# Dataset excerpts
=======

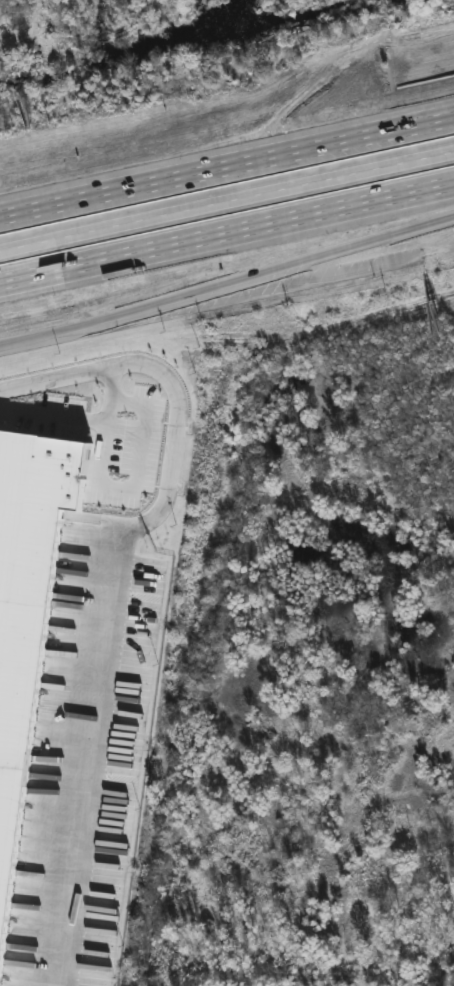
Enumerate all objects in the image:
road: (227, 166)
road: (227, 201)
road: (227, 231)
road: (227, 281)
road: (65, 421)
road: (110, 487)
road: (118, 582)

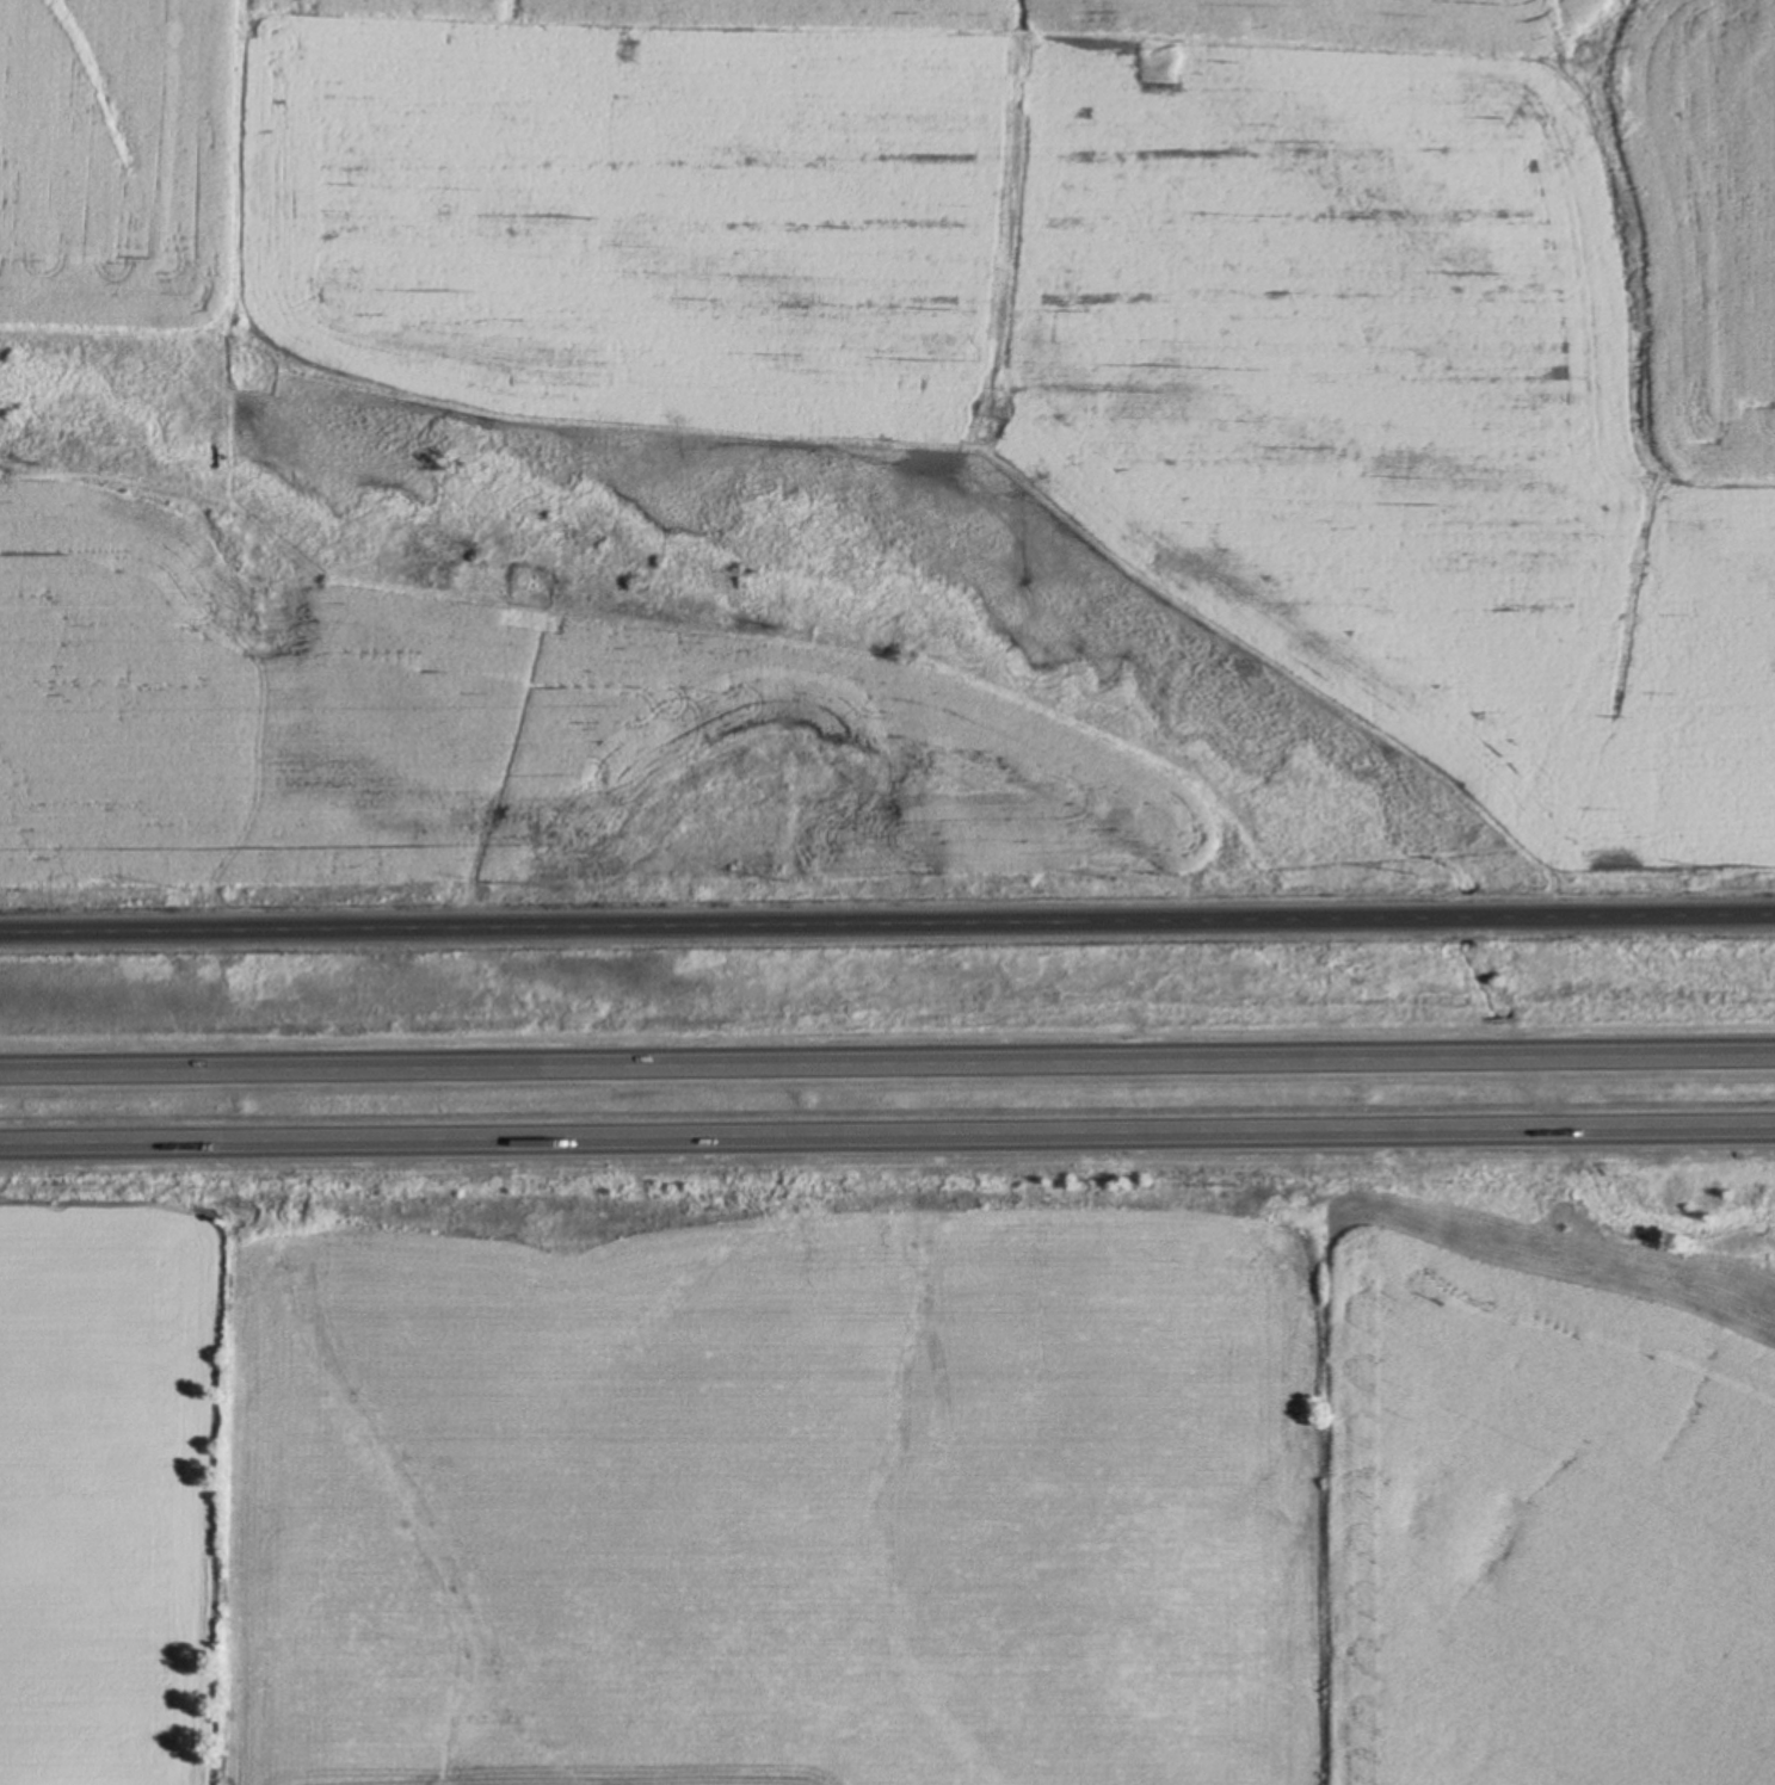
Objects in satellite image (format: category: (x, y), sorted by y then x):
road: (887, 926)
road: (887, 1055)
road: (887, 1129)
building: (117, 1140)
crop: (875, 1494)

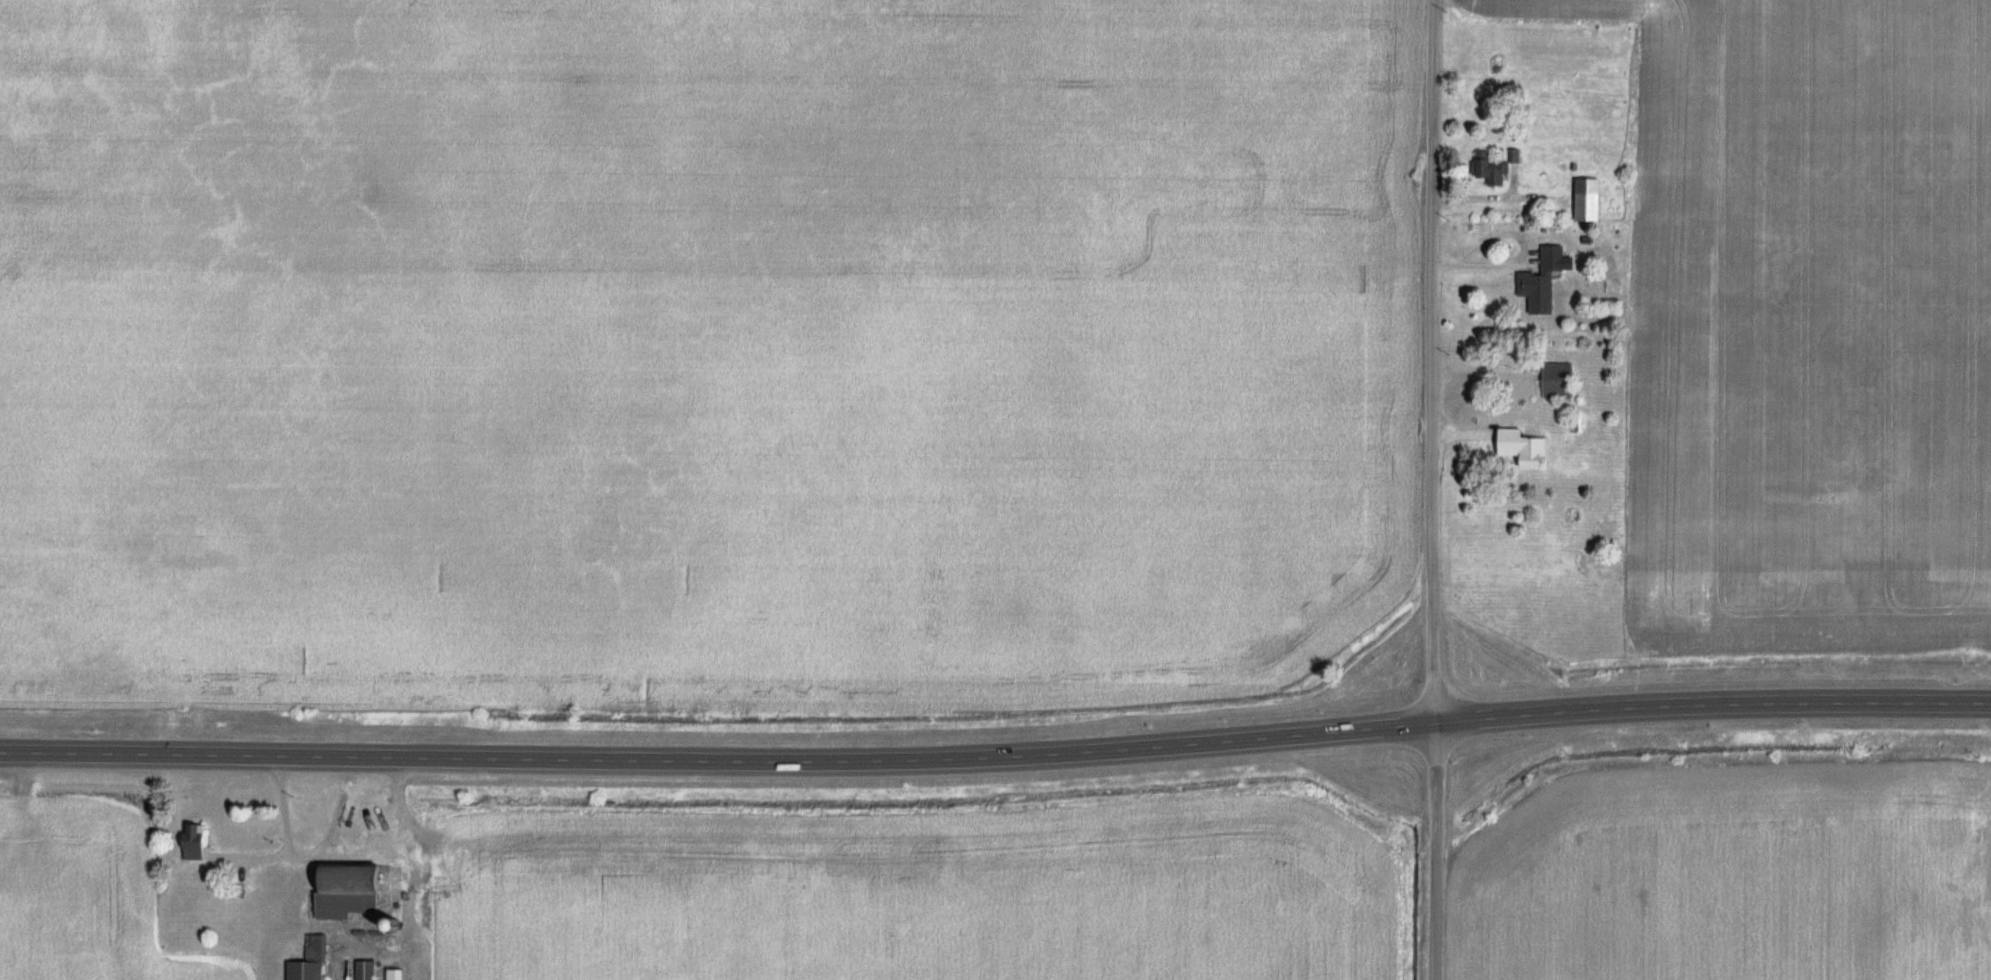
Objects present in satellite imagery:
building: (1493, 169)
building: (1592, 200)
building: (1545, 281)
building: (1560, 380)
building: (1526, 447)
road: (1427, 489)
road: (1707, 705)
road: (713, 761)
building: (1946, 832)
building: (197, 841)
road: (305, 853)
building: (352, 889)
building: (312, 960)
building: (367, 970)
building: (398, 973)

=======

# Aim of the task
None of the pictures should be copied, but every record above must be restated in full.

# Solution for this task
Enumerate all objects in the image:
road: (227, 166)
road: (227, 201)
road: (227, 231)
road: (227, 281)
road: (65, 421)
road: (110, 487)
road: (118, 582)

Objects in satellite image (format: category: (x, y), sorted by y then x):
road: (887, 926)
road: (887, 1055)
road: (887, 1129)
building: (117, 1140)
crop: (875, 1494)

Objects present in satellite imagery:
building: (1493, 169)
building: (1592, 200)
building: (1545, 281)
building: (1560, 380)
building: (1526, 447)
road: (1427, 489)
road: (1707, 705)
road: (713, 761)
building: (1946, 832)
building: (197, 841)
road: (305, 853)
building: (352, 889)
building: (312, 960)
building: (367, 970)
building: (398, 973)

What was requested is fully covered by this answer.